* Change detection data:
..............................
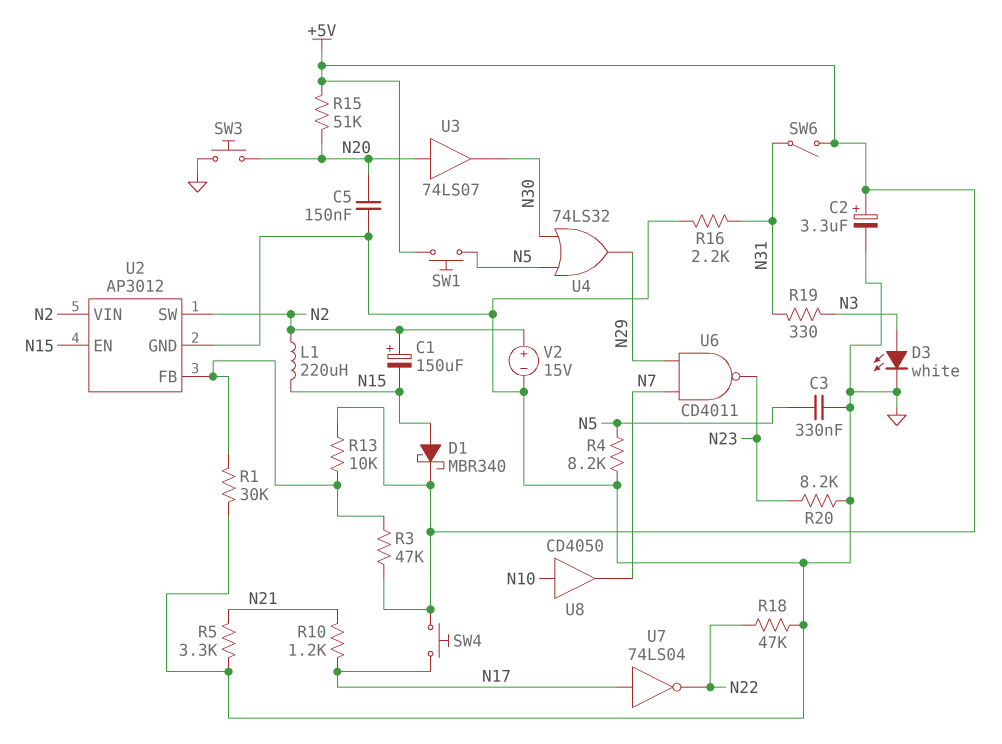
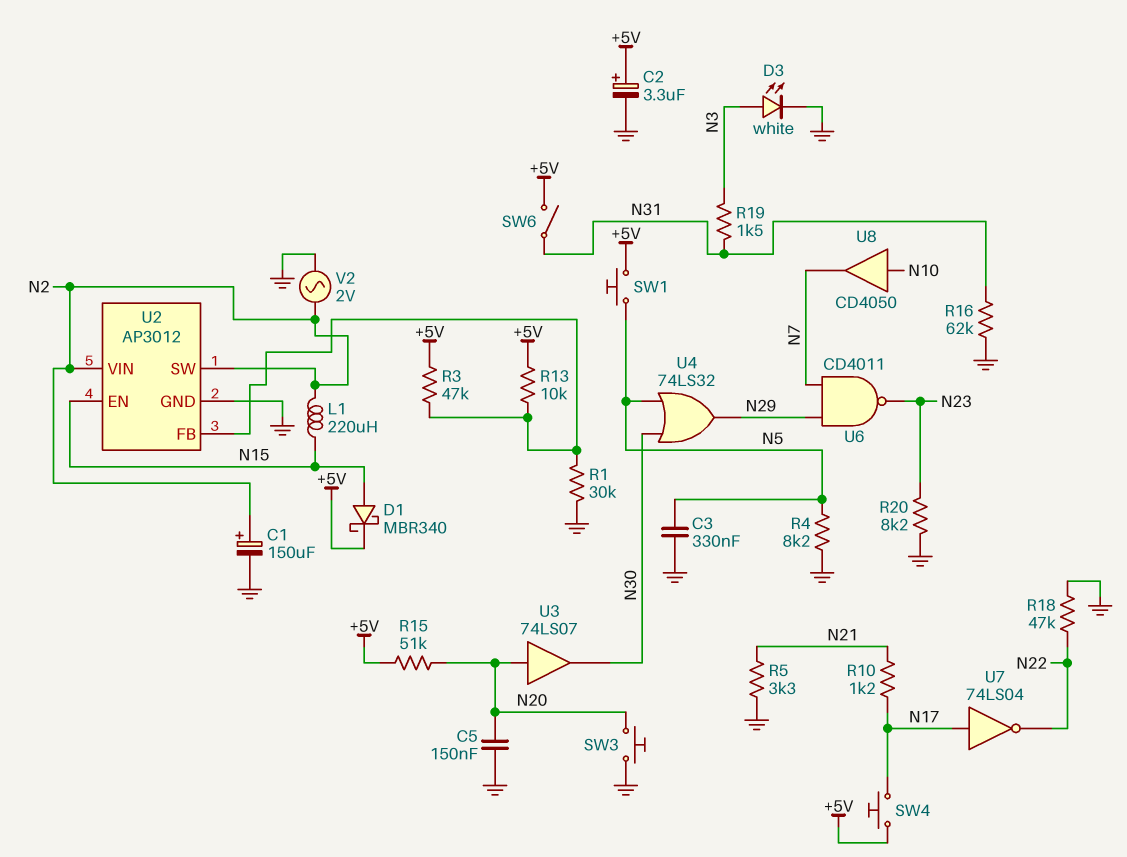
C1: 150uF (plus N2, minus N15) -> 150uF (plus N2, minus GND)
R16: 2.2k (GND, N31) -> 62k (GND, N31)
R19: 330 (N3, N31) -> 1.5k (N3, N31)
V2: 15V (plus N2, minus GND) -> AC 2V (GND, N2)

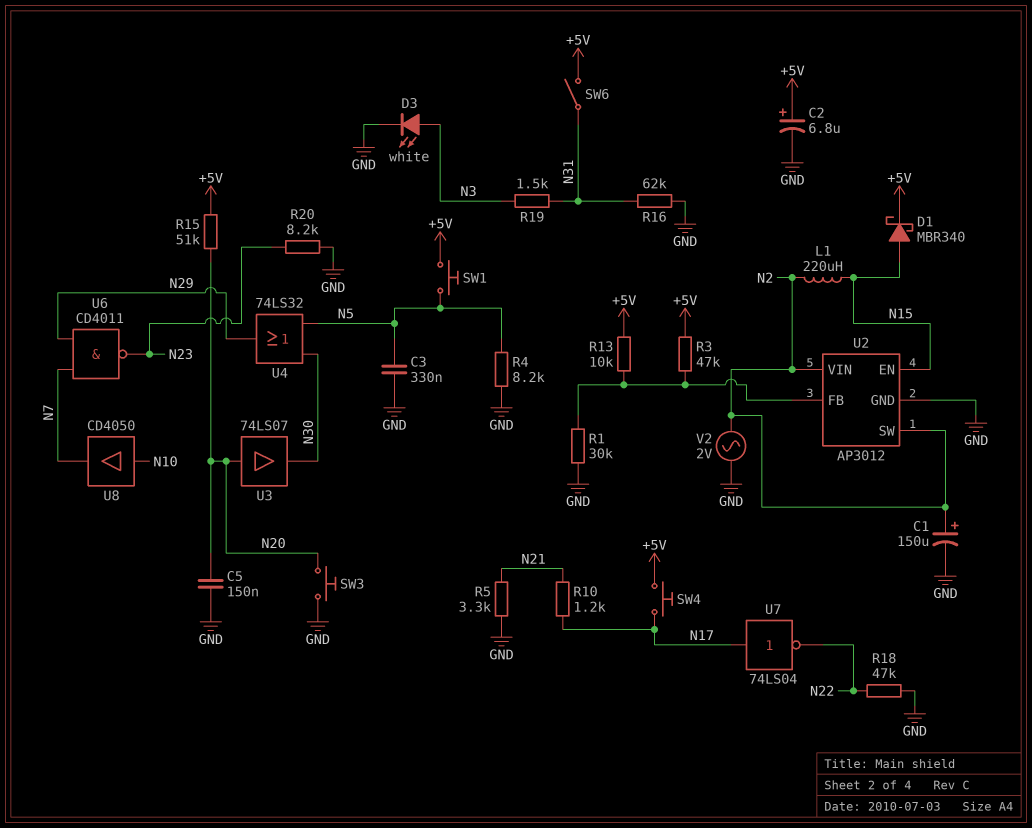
C2: 3.3uF (plus +5V, minus GND) -> 6.8uF (plus +5V, minus GND)

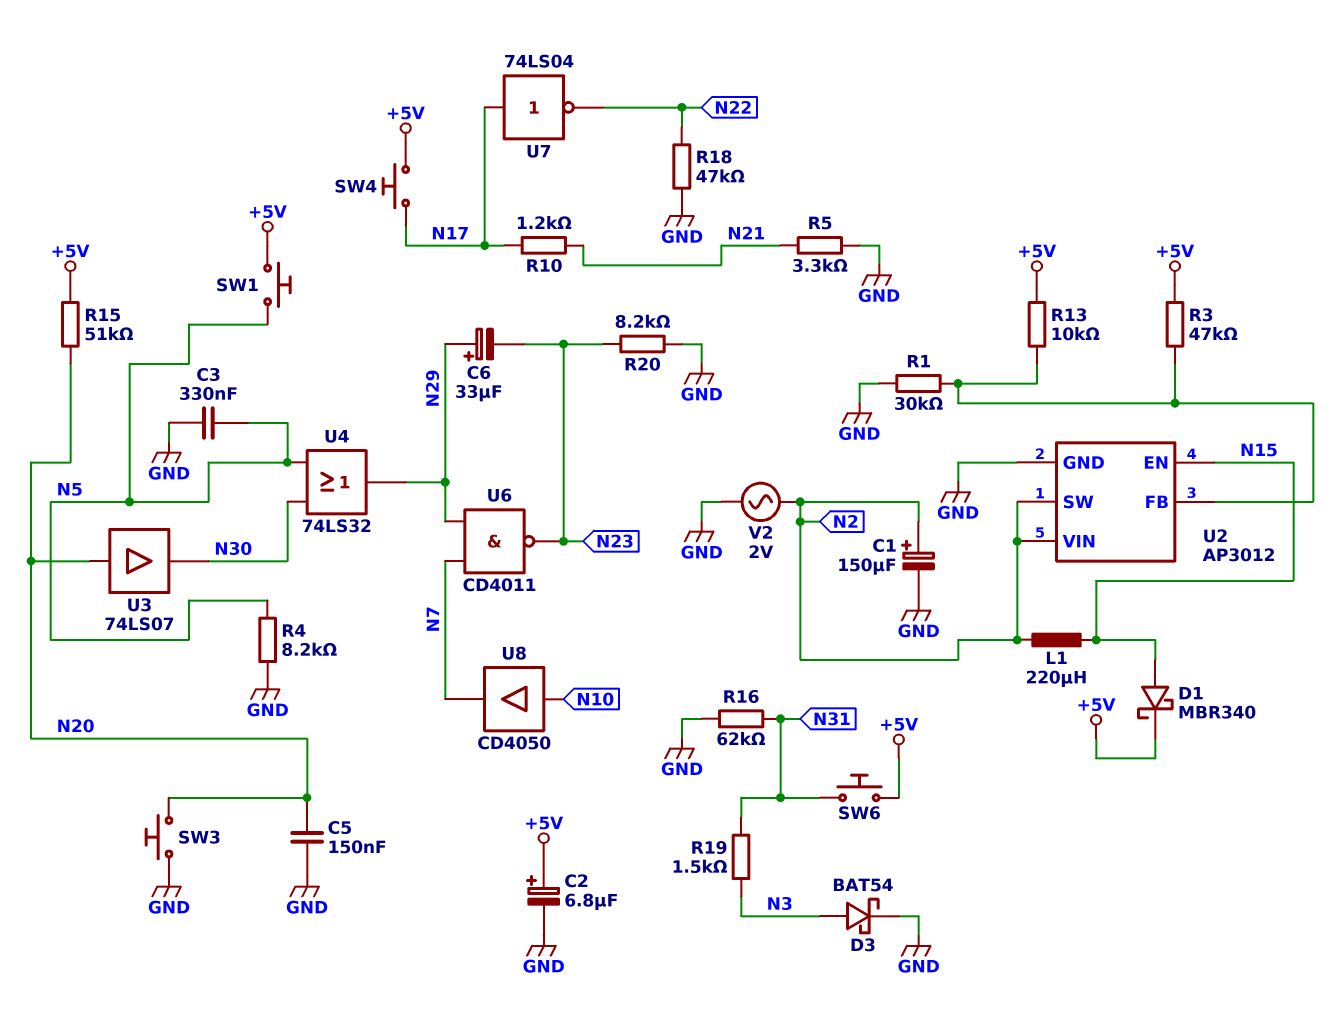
C6: none -> 33uF (plus N29, minus N23)
D3: LED white (A N3, K GND) -> schottky BAT54 (A N3, K GND)
SW6: switch (+5V, N31) -> button (+5V, N31)

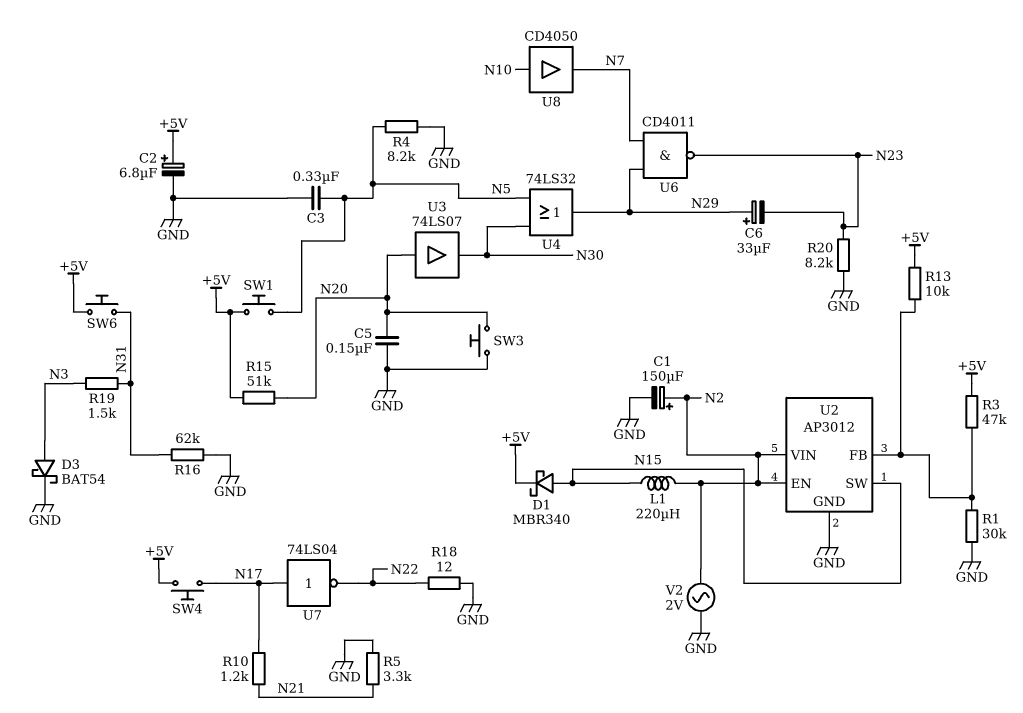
R18: 47k (GND, N22) -> 12 (GND, N22)
U2 pin EN: N15 -> N2
U2 pin SW: N2 -> N15

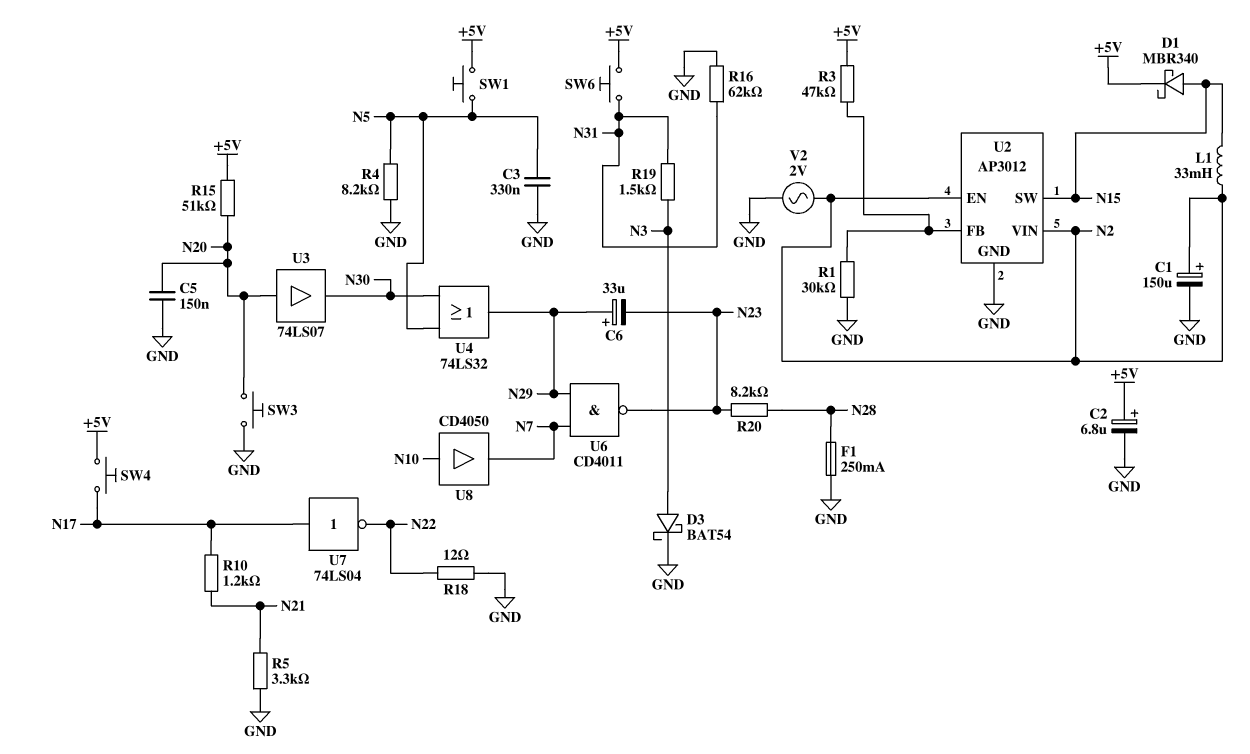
F1: none -> 250mA (GND, N28)
L1: 220uH (N2, N15) -> 33mH (N2, N15)
R13: 10k (+5V, U2/FB) -> none
R20: 8.2k (GND, N23) -> 8.2k (N23, N28)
..............................
* Exercise details: Exactly as given, transcribe every line of the data, but not its images.

* Reply:
C1: 150uF (plus N2, minus N15) -> 150uF (plus N2, minus GND)
R16: 2.2k (GND, N31) -> 62k (GND, N31)
R19: 330 (N3, N31) -> 1.5k (N3, N31)
V2: 15V (plus N2, minus GND) -> AC 2V (GND, N2)

C2: 3.3uF (plus +5V, minus GND) -> 6.8uF (plus +5V, minus GND)

C6: none -> 33uF (plus N29, minus N23)
D3: LED white (A N3, K GND) -> schottky BAT54 (A N3, K GND)
SW6: switch (+5V, N31) -> button (+5V, N31)

R18: 47k (GND, N22) -> 12 (GND, N22)
U2 pin EN: N15 -> N2
U2 pin SW: N2 -> N15

F1: none -> 250mA (GND, N28)
L1: 220uH (N2, N15) -> 33mH (N2, N15)
R13: 10k (+5V, U2/FB) -> none
R20: 8.2k (GND, N23) -> 8.2k (N23, N28)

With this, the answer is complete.